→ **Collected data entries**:
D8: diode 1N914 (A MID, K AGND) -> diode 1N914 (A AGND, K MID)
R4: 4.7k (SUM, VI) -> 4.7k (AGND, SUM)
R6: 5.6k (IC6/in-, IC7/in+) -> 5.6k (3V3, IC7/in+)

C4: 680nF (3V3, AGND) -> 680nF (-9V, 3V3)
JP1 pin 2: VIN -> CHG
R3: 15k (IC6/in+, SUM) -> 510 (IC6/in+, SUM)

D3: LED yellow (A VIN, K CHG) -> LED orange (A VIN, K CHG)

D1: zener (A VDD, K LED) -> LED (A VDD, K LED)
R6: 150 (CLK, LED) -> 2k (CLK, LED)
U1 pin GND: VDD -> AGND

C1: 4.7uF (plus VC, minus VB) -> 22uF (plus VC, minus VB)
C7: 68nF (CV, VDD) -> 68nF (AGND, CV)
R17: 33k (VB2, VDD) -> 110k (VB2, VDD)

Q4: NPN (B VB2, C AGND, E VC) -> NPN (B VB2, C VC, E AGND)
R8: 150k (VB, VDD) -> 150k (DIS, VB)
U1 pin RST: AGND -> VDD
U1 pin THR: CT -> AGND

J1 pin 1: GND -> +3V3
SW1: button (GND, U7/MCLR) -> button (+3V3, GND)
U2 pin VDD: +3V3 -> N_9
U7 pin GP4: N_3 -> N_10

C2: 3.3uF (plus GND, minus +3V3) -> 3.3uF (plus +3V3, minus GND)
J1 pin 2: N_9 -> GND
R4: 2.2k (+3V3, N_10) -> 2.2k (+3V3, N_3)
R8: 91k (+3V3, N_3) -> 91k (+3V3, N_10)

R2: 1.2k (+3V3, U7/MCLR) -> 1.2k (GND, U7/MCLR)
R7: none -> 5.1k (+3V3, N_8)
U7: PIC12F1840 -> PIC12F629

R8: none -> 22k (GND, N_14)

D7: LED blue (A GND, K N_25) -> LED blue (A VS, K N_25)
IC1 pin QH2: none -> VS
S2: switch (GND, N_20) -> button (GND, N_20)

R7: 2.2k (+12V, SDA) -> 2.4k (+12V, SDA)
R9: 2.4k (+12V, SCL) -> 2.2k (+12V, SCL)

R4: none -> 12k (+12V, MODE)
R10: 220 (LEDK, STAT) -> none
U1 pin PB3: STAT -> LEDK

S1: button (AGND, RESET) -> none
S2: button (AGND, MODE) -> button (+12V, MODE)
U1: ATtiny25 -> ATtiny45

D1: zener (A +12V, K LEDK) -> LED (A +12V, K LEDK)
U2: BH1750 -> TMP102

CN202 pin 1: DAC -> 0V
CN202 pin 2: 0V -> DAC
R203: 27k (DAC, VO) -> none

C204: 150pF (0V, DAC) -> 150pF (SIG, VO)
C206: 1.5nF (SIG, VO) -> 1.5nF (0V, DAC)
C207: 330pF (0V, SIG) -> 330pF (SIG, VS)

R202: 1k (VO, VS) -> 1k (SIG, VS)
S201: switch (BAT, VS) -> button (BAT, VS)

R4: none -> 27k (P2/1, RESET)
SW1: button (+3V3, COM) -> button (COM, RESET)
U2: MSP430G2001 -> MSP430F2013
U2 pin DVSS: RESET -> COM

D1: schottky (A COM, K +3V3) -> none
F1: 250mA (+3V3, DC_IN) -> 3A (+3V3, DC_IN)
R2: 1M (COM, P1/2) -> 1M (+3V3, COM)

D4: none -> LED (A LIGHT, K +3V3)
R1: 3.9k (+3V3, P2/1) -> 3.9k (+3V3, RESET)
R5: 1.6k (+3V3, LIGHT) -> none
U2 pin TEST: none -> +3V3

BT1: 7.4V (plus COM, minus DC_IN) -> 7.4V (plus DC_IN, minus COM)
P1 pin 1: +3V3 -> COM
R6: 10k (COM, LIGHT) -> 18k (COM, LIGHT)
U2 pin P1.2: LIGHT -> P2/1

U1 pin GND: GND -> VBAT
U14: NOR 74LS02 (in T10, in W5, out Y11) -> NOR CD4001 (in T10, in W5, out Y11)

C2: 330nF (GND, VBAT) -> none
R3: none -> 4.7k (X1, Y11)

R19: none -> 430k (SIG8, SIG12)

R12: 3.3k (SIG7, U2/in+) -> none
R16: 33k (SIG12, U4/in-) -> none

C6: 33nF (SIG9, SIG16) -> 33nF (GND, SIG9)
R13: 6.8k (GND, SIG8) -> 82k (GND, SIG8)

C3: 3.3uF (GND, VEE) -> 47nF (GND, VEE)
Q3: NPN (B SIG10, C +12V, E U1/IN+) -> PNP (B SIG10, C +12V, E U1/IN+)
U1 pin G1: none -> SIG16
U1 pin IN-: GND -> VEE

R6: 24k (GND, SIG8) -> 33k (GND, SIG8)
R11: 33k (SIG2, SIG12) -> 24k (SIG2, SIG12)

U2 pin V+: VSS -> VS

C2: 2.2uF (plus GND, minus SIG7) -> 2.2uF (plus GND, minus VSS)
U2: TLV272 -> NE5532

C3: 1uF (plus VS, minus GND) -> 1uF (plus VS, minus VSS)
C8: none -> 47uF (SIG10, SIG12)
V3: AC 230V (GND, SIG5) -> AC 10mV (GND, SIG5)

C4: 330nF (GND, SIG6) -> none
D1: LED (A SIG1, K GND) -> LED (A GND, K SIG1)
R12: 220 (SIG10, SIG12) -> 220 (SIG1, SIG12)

→ **What you have to do**:
Transcribe each line above exactly; skip none.

→ **Response**:
D8: diode 1N914 (A MID, K AGND) -> diode 1N914 (A AGND, K MID)
R4: 4.7k (SUM, VI) -> 4.7k (AGND, SUM)
R6: 5.6k (IC6/in-, IC7/in+) -> 5.6k (3V3, IC7/in+)

C4: 680nF (3V3, AGND) -> 680nF (-9V, 3V3)
JP1 pin 2: VIN -> CHG
R3: 15k (IC6/in+, SUM) -> 510 (IC6/in+, SUM)

D3: LED yellow (A VIN, K CHG) -> LED orange (A VIN, K CHG)

D1: zener (A VDD, K LED) -> LED (A VDD, K LED)
R6: 150 (CLK, LED) -> 2k (CLK, LED)
U1 pin GND: VDD -> AGND

C1: 4.7uF (plus VC, minus VB) -> 22uF (plus VC, minus VB)
C7: 68nF (CV, VDD) -> 68nF (AGND, CV)
R17: 33k (VB2, VDD) -> 110k (VB2, VDD)

Q4: NPN (B VB2, C AGND, E VC) -> NPN (B VB2, C VC, E AGND)
R8: 150k (VB, VDD) -> 150k (DIS, VB)
U1 pin RST: AGND -> VDD
U1 pin THR: CT -> AGND

J1 pin 1: GND -> +3V3
SW1: button (GND, U7/MCLR) -> button (+3V3, GND)
U2 pin VDD: +3V3 -> N_9
U7 pin GP4: N_3 -> N_10

C2: 3.3uF (plus GND, minus +3V3) -> 3.3uF (plus +3V3, minus GND)
J1 pin 2: N_9 -> GND
R4: 2.2k (+3V3, N_10) -> 2.2k (+3V3, N_3)
R8: 91k (+3V3, N_3) -> 91k (+3V3, N_10)

R2: 1.2k (+3V3, U7/MCLR) -> 1.2k (GND, U7/MCLR)
R7: none -> 5.1k (+3V3, N_8)
U7: PIC12F1840 -> PIC12F629

R8: none -> 22k (GND, N_14)

D7: LED blue (A GND, K N_25) -> LED blue (A VS, K N_25)
IC1 pin QH2: none -> VS
S2: switch (GND, N_20) -> button (GND, N_20)

R7: 2.2k (+12V, SDA) -> 2.4k (+12V, SDA)
R9: 2.4k (+12V, SCL) -> 2.2k (+12V, SCL)

R4: none -> 12k (+12V, MODE)
R10: 220 (LEDK, STAT) -> none
U1 pin PB3: STAT -> LEDK

S1: button (AGND, RESET) -> none
S2: button (AGND, MODE) -> button (+12V, MODE)
U1: ATtiny25 -> ATtiny45

D1: zener (A +12V, K LEDK) -> LED (A +12V, K LEDK)
U2: BH1750 -> TMP102

CN202 pin 1: DAC -> 0V
CN202 pin 2: 0V -> DAC
R203: 27k (DAC, VO) -> none

C204: 150pF (0V, DAC) -> 150pF (SIG, VO)
C206: 1.5nF (SIG, VO) -> 1.5nF (0V, DAC)
C207: 330pF (0V, SIG) -> 330pF (SIG, VS)

R202: 1k (VO, VS) -> 1k (SIG, VS)
S201: switch (BAT, VS) -> button (BAT, VS)

R4: none -> 27k (P2/1, RESET)
SW1: button (+3V3, COM) -> button (COM, RESET)
U2: MSP430G2001 -> MSP430F2013
U2 pin DVSS: RESET -> COM

D1: schottky (A COM, K +3V3) -> none
F1: 250mA (+3V3, DC_IN) -> 3A (+3V3, DC_IN)
R2: 1M (COM, P1/2) -> 1M (+3V3, COM)

D4: none -> LED (A LIGHT, K +3V3)
R1: 3.9k (+3V3, P2/1) -> 3.9k (+3V3, RESET)
R5: 1.6k (+3V3, LIGHT) -> none
U2 pin TEST: none -> +3V3

BT1: 7.4V (plus COM, minus DC_IN) -> 7.4V (plus DC_IN, minus COM)
P1 pin 1: +3V3 -> COM
R6: 10k (COM, LIGHT) -> 18k (COM, LIGHT)
U2 pin P1.2: LIGHT -> P2/1

U1 pin GND: GND -> VBAT
U14: NOR 74LS02 (in T10, in W5, out Y11) -> NOR CD4001 (in T10, in W5, out Y11)

C2: 330nF (GND, VBAT) -> none
R3: none -> 4.7k (X1, Y11)

R19: none -> 430k (SIG8, SIG12)

R12: 3.3k (SIG7, U2/in+) -> none
R16: 33k (SIG12, U4/in-) -> none

C6: 33nF (SIG9, SIG16) -> 33nF (GND, SIG9)
R13: 6.8k (GND, SIG8) -> 82k (GND, SIG8)

C3: 3.3uF (GND, VEE) -> 47nF (GND, VEE)
Q3: NPN (B SIG10, C +12V, E U1/IN+) -> PNP (B SIG10, C +12V, E U1/IN+)
U1 pin G1: none -> SIG16
U1 pin IN-: GND -> VEE

R6: 24k (GND, SIG8) -> 33k (GND, SIG8)
R11: 33k (SIG2, SIG12) -> 24k (SIG2, SIG12)

U2 pin V+: VSS -> VS

C2: 2.2uF (plus GND, minus SIG7) -> 2.2uF (plus GND, minus VSS)
U2: TLV272 -> NE5532

C3: 1uF (plus VS, minus GND) -> 1uF (plus VS, minus VSS)
C8: none -> 47uF (SIG10, SIG12)
V3: AC 230V (GND, SIG5) -> AC 10mV (GND, SIG5)

C4: 330nF (GND, SIG6) -> none
D1: LED (A SIG1, K GND) -> LED (A GND, K SIG1)
R12: 220 (SIG10, SIG12) -> 220 (SIG1, SIG12)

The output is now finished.